[Task description]:
Your answer must be an exact copy of the data below, minus any pictures.

[Dataset section]:
--------------------------------
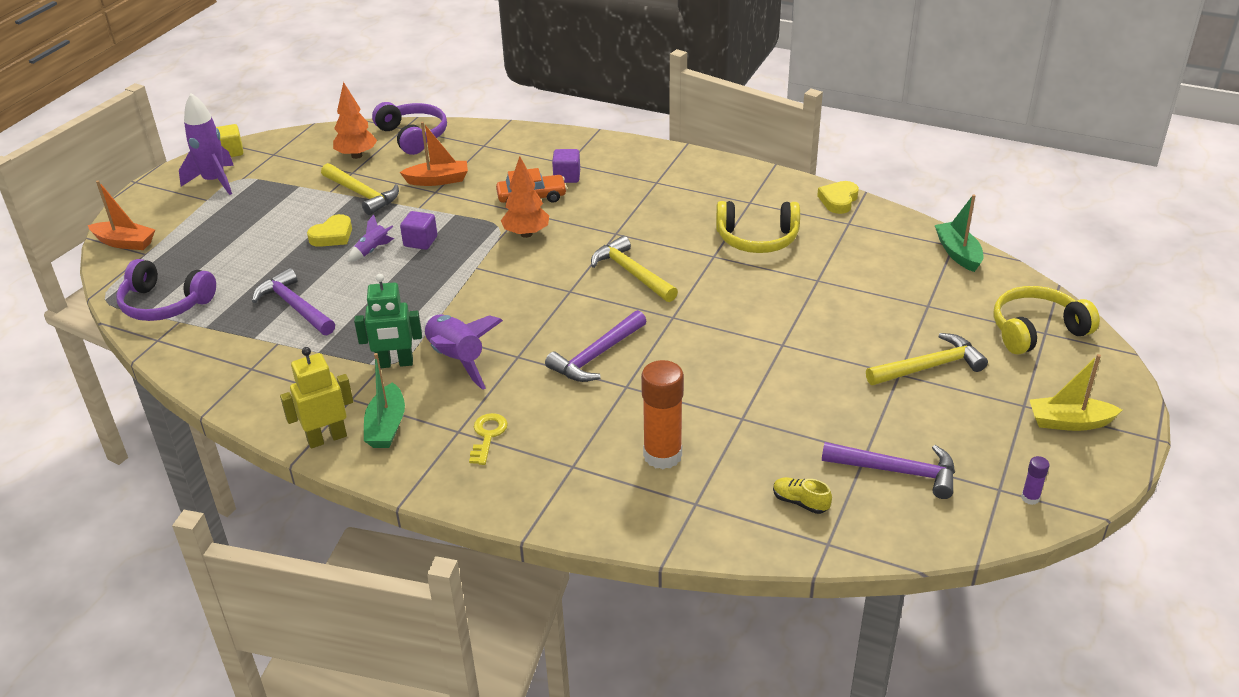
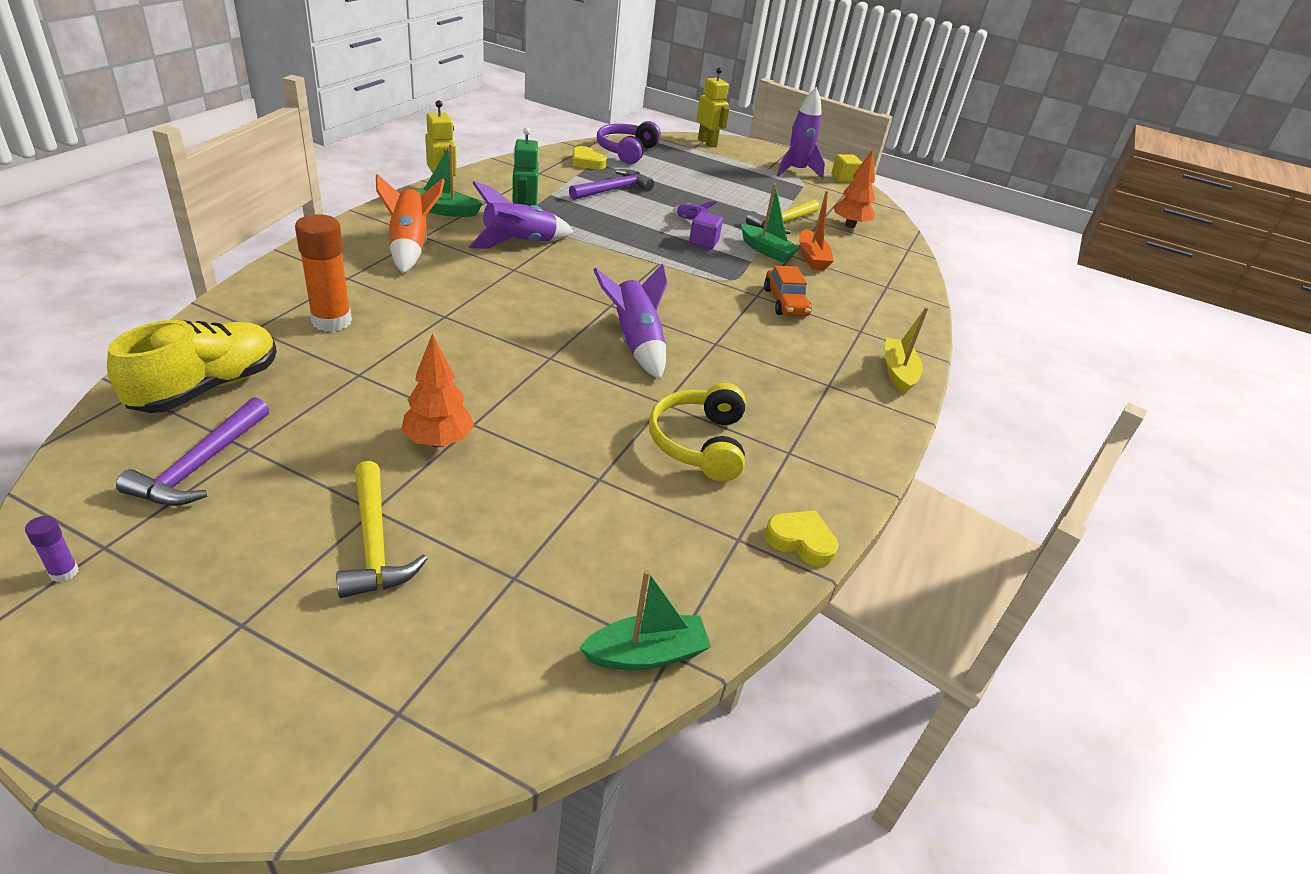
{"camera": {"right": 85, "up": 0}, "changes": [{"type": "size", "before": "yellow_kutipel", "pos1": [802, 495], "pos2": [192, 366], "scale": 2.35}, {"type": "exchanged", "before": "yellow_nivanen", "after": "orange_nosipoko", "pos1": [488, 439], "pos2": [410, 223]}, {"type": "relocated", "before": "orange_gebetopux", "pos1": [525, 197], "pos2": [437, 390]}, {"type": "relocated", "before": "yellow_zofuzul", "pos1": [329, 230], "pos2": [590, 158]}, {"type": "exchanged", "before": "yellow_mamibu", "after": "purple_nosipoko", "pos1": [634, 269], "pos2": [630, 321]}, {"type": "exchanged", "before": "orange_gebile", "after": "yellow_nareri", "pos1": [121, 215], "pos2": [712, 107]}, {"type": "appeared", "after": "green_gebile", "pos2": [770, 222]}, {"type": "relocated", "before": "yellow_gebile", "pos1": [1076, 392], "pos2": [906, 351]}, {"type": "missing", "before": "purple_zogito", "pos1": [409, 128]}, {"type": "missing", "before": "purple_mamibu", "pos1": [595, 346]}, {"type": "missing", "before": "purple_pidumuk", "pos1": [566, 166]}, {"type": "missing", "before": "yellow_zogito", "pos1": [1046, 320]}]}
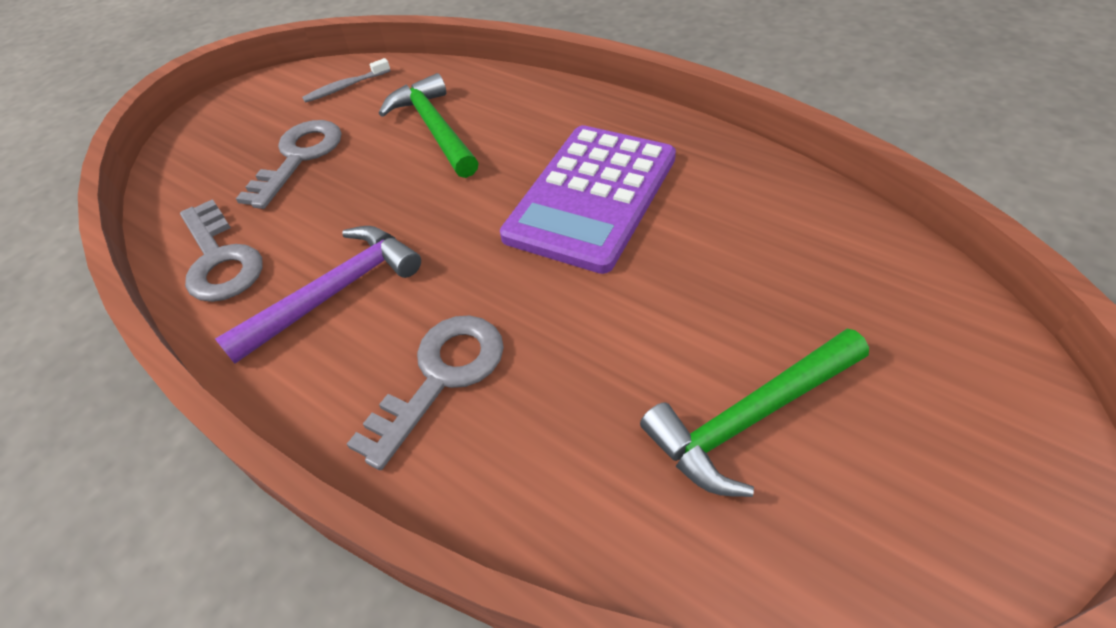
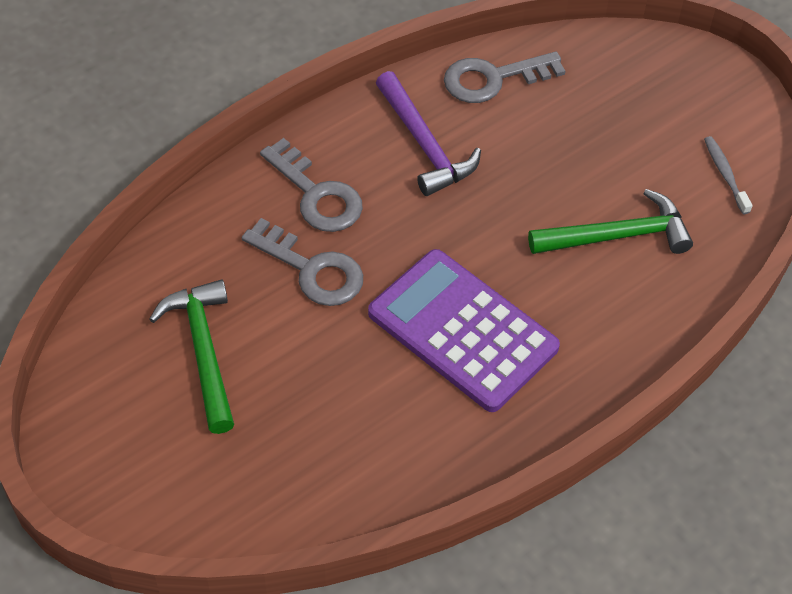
{"camera": {"right": 100, "up": 5}, "changes": [{"type": "relocated", "before": "grey_nivanen", "pos1": [289, 164], "pos2": [302, 262]}]}
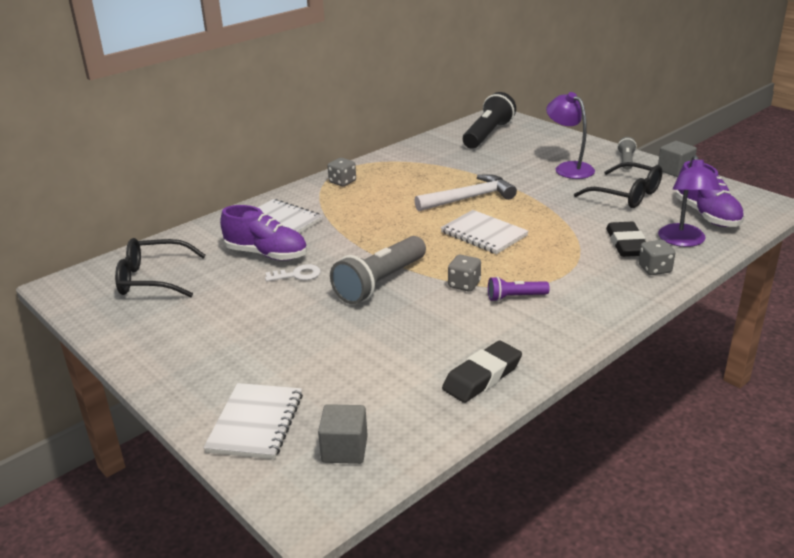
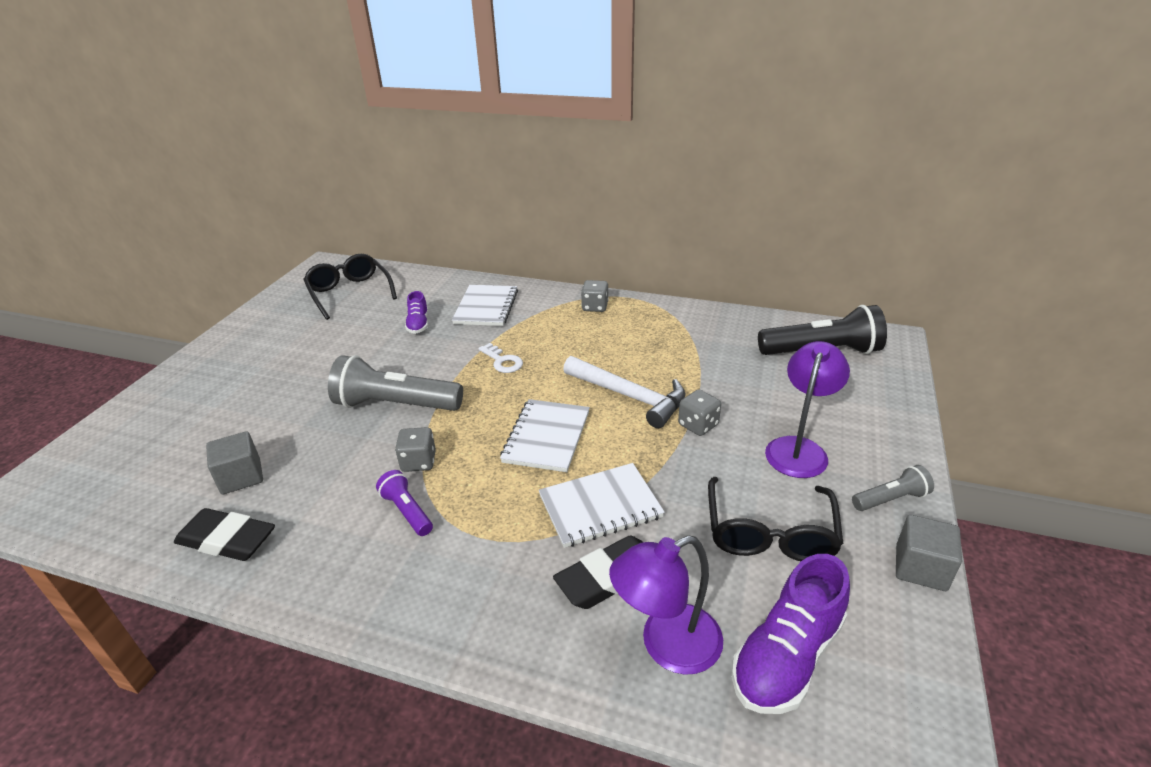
{"camera": {"right": 60, "up": 5}, "changes": [{"type": "relocated", "before": "grey_pidumuk", "pos1": [343, 434], "pos2": [234, 463]}, {"type": "size", "before": "purple_kutipel", "pos1": [263, 233], "pos2": [416, 312], "scale": 0.56}, {"type": "relocated", "before": "white_nivanen", "pos1": [292, 273], "pos2": [500, 358]}, {"type": "relocated", "before": "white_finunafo", "pos1": [253, 421], "pos2": [602, 505]}, {"type": "relocated", "before": "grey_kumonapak", "pos1": [657, 257], "pos2": [699, 412]}]}
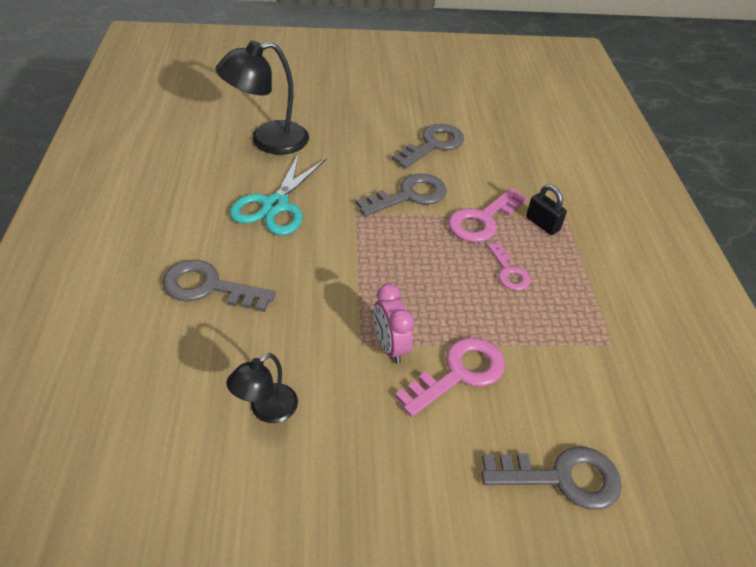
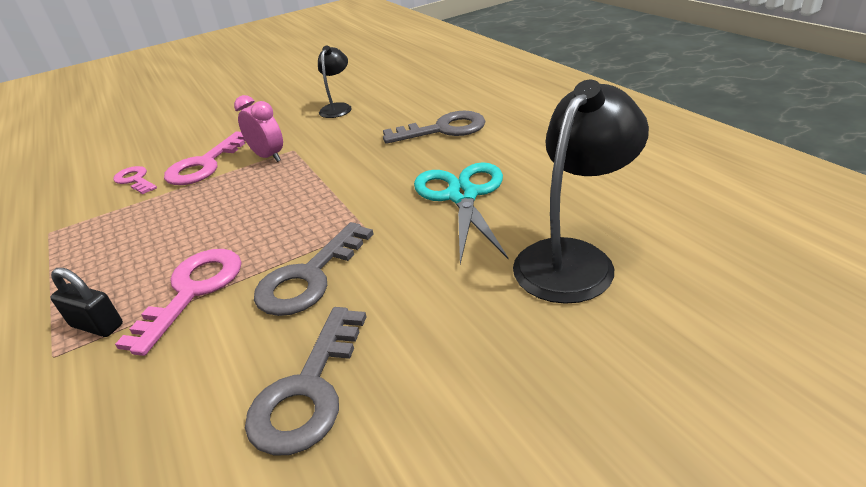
{"camera": {"right": 160, "up": -10}, "changes": [{"type": "relocated", "before": "pink_nivanen", "pos1": [509, 266], "pos2": [135, 180]}, {"type": "missing", "before": "grey_nivanen", "pos1": [551, 478]}]}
--------------------------------
[Finished exercise]:
{"camera": {"right": 85, "up": 0}, "changes": [{"type": "size", "before": "yellow_kutipel", "pos1": [802, 495], "pos2": [192, 366], "scale": 2.35}, {"type": "exchanged", "before": "yellow_nivanen", "after": "orange_nosipoko", "pos1": [488, 439], "pos2": [410, 223]}, {"type": "relocated", "before": "orange_gebetopux", "pos1": [525, 197], "pos2": [437, 390]}, {"type": "relocated", "before": "yellow_zofuzul", "pos1": [329, 230], "pos2": [590, 158]}, {"type": "exchanged", "before": "yellow_mamibu", "after": "purple_nosipoko", "pos1": [634, 269], "pos2": [630, 321]}, {"type": "exchanged", "before": "orange_gebile", "after": "yellow_nareri", "pos1": [121, 215], "pos2": [712, 107]}, {"type": "appeared", "after": "green_gebile", "pos2": [770, 222]}, {"type": "relocated", "before": "yellow_gebile", "pos1": [1076, 392], "pos2": [906, 351]}, {"type": "missing", "before": "purple_zogito", "pos1": [409, 128]}, {"type": "missing", "before": "purple_mamibu", "pos1": [595, 346]}, {"type": "missing", "before": "purple_pidumuk", "pos1": [566, 166]}, {"type": "missing", "before": "yellow_zogito", "pos1": [1046, 320]}]}
{"camera": {"right": 100, "up": 5}, "changes": [{"type": "relocated", "before": "grey_nivanen", "pos1": [289, 164], "pos2": [302, 262]}]}
{"camera": {"right": 60, "up": 5}, "changes": [{"type": "relocated", "before": "grey_pidumuk", "pos1": [343, 434], "pos2": [234, 463]}, {"type": "size", "before": "purple_kutipel", "pos1": [263, 233], "pos2": [416, 312], "scale": 0.56}, {"type": "relocated", "before": "white_nivanen", "pos1": [292, 273], "pos2": [500, 358]}, {"type": "relocated", "before": "white_finunafo", "pos1": [253, 421], "pos2": [602, 505]}, {"type": "relocated", "before": "grey_kumonapak", "pos1": [657, 257], "pos2": [699, 412]}]}
{"camera": {"right": 160, "up": -10}, "changes": [{"type": "relocated", "before": "pink_nivanen", "pos1": [509, 266], "pos2": [135, 180]}, {"type": "missing", "before": "grey_nivanen", "pos1": [551, 478]}]}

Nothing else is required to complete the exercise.